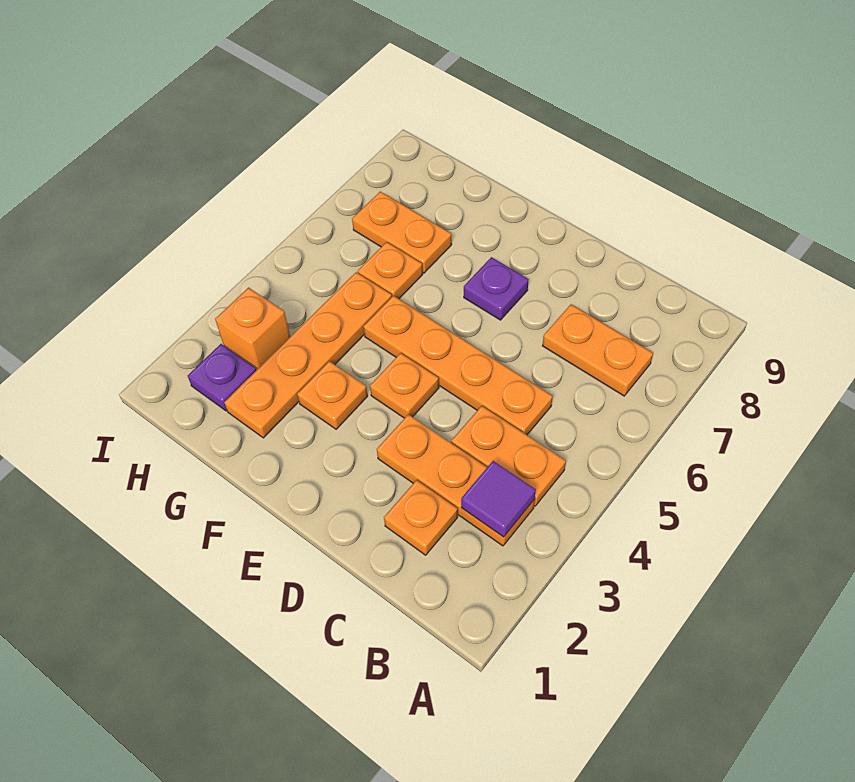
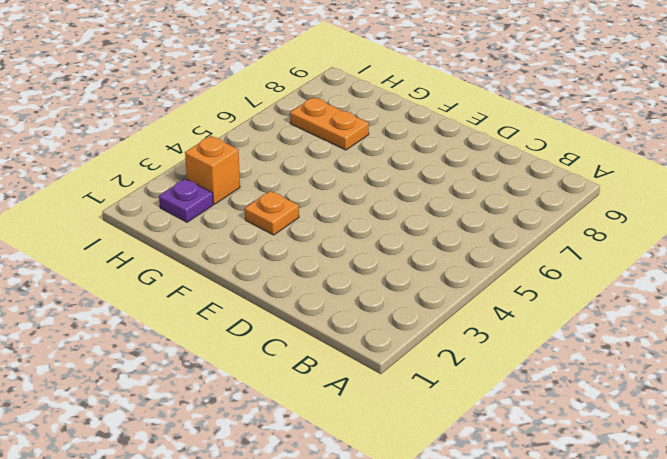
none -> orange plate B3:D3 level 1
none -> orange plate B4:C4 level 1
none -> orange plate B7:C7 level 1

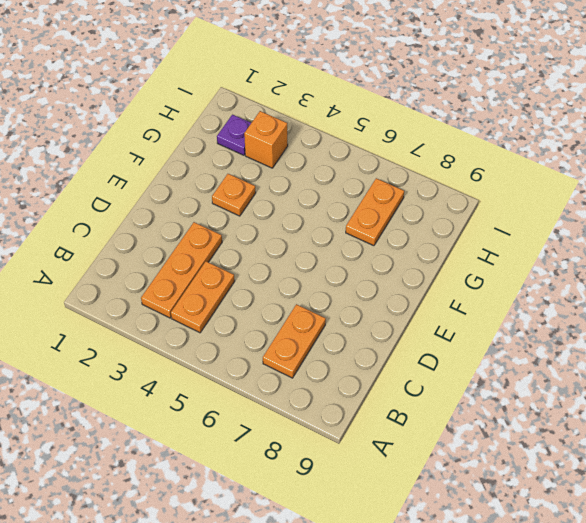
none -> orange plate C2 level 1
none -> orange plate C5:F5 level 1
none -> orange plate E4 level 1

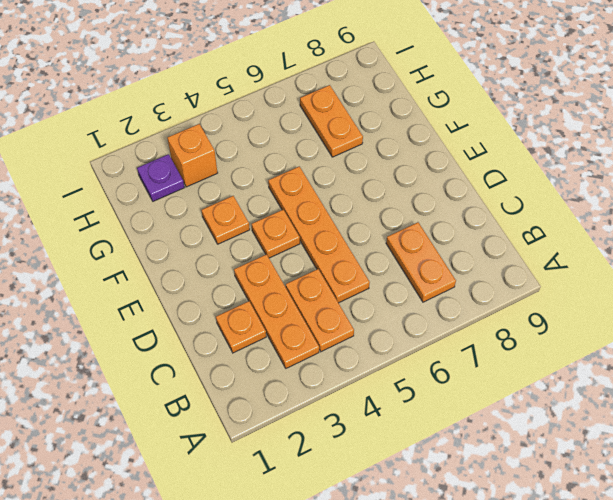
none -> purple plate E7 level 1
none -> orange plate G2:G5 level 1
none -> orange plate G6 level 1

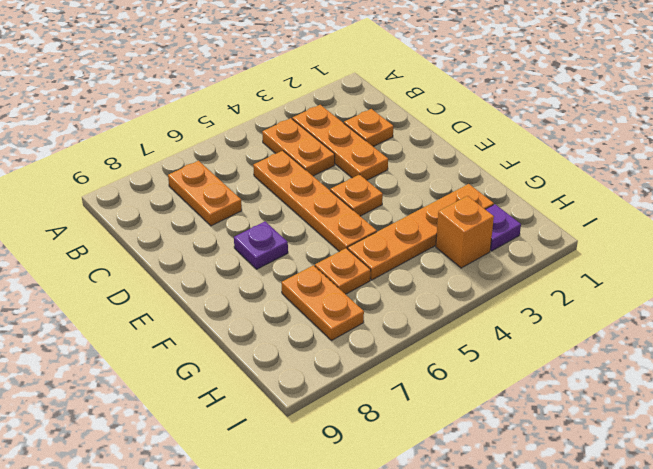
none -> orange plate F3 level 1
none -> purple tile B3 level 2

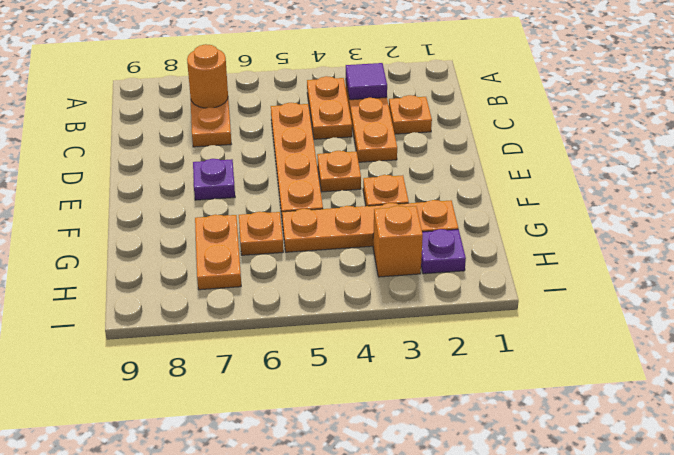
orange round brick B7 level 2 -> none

YOUR TASK —
Where a line above holds the string "orange", show that line.

TASK SOLUTION —
none -> orange plate B3:D3 level 1
none -> orange plate B4:C4 level 1
none -> orange plate B7:C7 level 1
none -> orange plate C2 level 1
none -> orange plate C5:F5 level 1
none -> orange plate E4 level 1
none -> orange plate G2:G5 level 1
none -> orange plate G6 level 1
none -> orange plate F3 level 1
orange round brick B7 level 2 -> none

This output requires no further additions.